• Exercise directions: Copy out the data below from the line containing "blue brick A7:B7" to the line containing "purple brick C4:C5", both lines included, with all images left out.

(Material for the task)

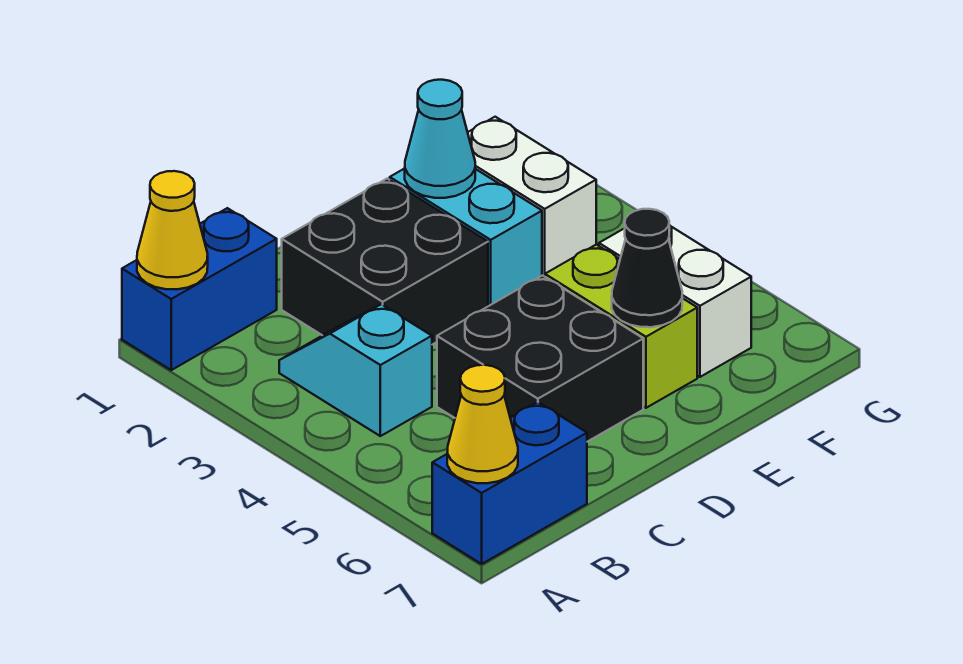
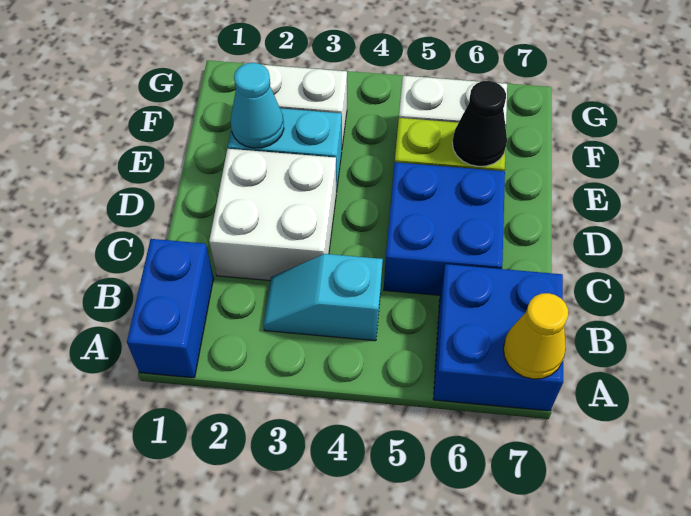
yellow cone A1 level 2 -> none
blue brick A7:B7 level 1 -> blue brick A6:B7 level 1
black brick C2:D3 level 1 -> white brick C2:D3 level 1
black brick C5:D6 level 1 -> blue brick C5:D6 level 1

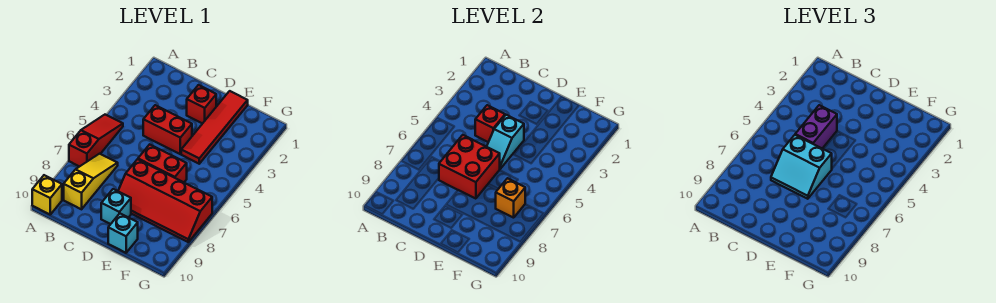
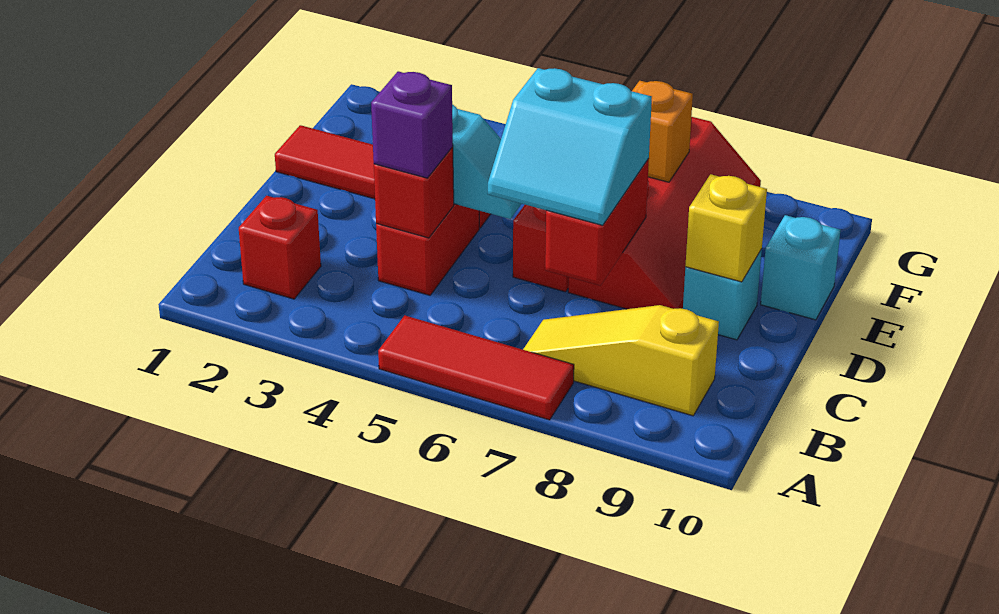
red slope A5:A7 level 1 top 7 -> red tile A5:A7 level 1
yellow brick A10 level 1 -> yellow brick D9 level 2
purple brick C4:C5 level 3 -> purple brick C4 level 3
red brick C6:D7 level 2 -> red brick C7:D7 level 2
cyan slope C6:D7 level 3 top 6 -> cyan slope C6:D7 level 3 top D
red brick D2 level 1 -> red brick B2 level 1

(End Material for the task)

• Answer space:
blue brick A7:B7 level 1 -> blue brick A6:B7 level 1
black brick C2:D3 level 1 -> white brick C2:D3 level 1
black brick C5:D6 level 1 -> blue brick C5:D6 level 1

red slope A5:A7 level 1 top 7 -> red tile A5:A7 level 1
yellow brick A10 level 1 -> yellow brick D9 level 2
purple brick C4:C5 level 3 -> purple brick C4 level 3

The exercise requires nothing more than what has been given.